_ASSIGNMENT_
Scan the listing below. Return every line containing the string "account".

++++ EXTRACTED INFORMATION ++++

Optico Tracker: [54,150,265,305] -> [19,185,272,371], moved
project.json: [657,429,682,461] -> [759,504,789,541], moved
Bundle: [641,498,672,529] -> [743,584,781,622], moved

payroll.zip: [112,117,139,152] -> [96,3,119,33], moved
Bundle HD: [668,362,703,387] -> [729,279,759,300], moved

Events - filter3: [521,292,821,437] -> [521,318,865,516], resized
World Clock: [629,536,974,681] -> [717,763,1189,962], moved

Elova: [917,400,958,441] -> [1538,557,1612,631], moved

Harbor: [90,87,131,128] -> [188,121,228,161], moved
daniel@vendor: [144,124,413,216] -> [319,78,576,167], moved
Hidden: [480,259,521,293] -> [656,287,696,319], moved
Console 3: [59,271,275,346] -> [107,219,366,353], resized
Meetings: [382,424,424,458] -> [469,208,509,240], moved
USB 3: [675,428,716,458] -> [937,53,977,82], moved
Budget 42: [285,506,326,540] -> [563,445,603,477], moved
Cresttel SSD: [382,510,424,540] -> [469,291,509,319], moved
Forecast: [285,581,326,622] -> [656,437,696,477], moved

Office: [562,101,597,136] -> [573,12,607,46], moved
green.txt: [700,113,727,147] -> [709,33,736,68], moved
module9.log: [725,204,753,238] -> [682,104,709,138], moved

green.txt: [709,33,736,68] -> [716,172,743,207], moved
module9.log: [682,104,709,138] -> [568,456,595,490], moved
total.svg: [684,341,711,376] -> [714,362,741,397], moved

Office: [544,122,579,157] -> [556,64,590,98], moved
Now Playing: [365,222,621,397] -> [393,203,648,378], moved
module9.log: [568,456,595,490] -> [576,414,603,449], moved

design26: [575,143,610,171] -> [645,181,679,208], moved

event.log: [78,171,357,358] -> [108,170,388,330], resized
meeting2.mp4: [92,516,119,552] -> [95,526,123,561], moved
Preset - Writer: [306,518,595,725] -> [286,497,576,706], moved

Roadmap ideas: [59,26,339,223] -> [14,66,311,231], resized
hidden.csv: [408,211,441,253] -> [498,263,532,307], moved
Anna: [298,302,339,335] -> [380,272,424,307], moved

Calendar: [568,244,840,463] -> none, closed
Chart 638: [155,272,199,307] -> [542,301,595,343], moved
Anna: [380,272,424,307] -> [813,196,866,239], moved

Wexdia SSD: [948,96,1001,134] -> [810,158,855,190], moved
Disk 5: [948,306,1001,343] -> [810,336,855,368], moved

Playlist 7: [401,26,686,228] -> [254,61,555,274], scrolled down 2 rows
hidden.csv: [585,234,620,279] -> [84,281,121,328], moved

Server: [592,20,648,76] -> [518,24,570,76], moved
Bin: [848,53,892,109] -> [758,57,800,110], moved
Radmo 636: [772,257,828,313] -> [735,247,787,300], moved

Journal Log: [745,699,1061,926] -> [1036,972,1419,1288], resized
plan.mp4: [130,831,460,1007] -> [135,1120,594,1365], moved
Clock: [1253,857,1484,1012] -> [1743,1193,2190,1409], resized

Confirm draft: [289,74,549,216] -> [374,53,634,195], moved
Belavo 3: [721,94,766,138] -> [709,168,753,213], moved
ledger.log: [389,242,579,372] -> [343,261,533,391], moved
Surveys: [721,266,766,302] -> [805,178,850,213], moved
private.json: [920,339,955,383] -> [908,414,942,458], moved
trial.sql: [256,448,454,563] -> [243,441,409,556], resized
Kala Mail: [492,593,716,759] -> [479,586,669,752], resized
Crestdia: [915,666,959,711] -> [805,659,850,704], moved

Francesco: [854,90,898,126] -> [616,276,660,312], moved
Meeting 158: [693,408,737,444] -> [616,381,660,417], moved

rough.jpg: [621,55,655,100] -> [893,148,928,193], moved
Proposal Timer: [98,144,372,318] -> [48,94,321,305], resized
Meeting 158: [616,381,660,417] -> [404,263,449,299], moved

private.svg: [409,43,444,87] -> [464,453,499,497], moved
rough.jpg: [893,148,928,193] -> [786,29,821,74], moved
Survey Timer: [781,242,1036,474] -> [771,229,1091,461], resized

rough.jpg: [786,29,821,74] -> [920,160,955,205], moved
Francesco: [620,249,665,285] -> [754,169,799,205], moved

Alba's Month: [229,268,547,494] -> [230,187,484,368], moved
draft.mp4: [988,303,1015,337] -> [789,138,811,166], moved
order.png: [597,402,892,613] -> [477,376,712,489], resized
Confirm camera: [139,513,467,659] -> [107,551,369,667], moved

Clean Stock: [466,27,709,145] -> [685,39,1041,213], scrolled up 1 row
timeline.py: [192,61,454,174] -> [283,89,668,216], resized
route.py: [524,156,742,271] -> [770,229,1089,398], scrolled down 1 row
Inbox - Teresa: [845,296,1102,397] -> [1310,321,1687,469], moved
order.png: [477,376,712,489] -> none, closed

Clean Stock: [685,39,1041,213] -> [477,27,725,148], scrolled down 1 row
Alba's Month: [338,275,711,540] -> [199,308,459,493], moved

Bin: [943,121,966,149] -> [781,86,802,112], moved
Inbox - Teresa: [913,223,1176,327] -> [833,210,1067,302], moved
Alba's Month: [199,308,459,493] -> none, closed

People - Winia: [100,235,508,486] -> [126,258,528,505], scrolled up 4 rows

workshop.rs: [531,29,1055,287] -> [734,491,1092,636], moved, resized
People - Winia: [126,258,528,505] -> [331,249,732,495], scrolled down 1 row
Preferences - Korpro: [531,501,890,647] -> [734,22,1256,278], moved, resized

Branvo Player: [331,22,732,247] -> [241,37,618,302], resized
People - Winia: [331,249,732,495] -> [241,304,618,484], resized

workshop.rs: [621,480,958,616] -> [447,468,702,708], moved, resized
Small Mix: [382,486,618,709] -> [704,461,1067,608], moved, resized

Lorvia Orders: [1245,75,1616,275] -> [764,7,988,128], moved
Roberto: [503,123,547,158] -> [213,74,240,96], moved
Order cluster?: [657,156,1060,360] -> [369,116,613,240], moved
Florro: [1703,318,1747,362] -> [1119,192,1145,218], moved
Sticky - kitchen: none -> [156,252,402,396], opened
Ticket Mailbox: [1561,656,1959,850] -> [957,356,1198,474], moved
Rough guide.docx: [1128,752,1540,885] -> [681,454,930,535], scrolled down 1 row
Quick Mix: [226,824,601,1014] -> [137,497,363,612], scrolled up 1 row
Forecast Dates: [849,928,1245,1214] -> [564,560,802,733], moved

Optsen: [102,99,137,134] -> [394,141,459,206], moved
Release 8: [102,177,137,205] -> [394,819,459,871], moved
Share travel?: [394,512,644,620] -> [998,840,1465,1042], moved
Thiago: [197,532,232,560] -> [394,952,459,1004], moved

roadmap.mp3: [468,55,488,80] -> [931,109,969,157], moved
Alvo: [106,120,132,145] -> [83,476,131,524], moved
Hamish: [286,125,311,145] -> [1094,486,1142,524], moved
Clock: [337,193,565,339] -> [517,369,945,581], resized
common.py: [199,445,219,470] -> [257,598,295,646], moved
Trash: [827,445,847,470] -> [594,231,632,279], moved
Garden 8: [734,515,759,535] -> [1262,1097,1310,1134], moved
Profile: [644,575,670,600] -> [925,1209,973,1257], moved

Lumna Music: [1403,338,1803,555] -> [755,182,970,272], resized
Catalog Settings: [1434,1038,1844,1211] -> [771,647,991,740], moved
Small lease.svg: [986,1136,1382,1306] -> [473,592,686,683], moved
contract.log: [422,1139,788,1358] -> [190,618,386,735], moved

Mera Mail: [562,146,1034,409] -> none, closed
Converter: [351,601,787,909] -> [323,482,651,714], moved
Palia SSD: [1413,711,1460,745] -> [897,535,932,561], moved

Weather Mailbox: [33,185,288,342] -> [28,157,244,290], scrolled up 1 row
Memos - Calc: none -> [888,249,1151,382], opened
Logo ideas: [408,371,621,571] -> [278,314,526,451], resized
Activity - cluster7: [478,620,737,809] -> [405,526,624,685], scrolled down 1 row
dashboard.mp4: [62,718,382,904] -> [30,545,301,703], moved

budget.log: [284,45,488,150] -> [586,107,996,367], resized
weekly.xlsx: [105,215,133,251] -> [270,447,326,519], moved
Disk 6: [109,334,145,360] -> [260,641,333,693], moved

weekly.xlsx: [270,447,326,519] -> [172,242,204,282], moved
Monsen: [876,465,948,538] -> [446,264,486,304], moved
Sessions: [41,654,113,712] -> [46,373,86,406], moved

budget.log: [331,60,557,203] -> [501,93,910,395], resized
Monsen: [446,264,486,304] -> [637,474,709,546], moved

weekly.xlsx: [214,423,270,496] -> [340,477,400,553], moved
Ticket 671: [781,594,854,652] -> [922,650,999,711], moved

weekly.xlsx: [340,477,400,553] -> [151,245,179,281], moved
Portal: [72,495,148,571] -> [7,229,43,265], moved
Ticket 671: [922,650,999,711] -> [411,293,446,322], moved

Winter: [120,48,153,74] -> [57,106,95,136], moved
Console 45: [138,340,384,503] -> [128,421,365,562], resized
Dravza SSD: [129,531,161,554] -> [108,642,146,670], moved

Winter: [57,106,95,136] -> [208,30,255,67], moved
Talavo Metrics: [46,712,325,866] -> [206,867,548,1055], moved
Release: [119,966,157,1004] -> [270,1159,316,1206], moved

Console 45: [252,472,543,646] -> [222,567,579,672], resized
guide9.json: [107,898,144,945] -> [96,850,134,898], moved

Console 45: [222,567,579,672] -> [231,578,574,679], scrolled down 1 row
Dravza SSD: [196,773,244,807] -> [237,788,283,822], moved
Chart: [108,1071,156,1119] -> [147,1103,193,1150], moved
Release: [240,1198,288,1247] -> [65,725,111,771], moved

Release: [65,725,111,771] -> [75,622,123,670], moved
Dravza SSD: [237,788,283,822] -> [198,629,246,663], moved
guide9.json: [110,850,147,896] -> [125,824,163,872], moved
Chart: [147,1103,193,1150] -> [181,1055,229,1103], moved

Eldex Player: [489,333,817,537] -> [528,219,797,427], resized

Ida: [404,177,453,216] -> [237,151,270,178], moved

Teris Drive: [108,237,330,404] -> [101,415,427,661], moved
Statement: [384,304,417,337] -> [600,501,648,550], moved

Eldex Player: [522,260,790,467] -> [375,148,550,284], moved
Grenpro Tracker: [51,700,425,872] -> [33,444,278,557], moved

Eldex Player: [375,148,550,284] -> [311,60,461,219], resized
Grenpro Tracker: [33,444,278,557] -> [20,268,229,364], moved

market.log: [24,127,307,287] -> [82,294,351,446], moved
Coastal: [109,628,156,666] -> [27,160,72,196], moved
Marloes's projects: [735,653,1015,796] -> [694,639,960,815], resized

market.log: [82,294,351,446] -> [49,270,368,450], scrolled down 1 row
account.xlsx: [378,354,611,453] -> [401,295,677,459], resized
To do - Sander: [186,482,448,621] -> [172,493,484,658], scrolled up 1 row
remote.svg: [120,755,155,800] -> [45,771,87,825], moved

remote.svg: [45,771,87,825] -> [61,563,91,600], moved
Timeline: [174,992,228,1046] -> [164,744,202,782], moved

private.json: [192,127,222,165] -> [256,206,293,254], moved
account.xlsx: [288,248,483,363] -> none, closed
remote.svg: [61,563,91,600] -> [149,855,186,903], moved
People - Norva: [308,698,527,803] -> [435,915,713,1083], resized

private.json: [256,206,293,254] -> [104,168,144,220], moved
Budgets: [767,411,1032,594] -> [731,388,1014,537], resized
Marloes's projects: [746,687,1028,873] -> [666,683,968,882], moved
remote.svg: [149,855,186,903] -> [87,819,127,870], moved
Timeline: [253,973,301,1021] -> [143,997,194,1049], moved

++++

_WRITTEN SOLUTION_
account.xlsx: [378,354,611,453] -> [401,295,677,459], resized
account.xlsx: [288,248,483,363] -> none, closed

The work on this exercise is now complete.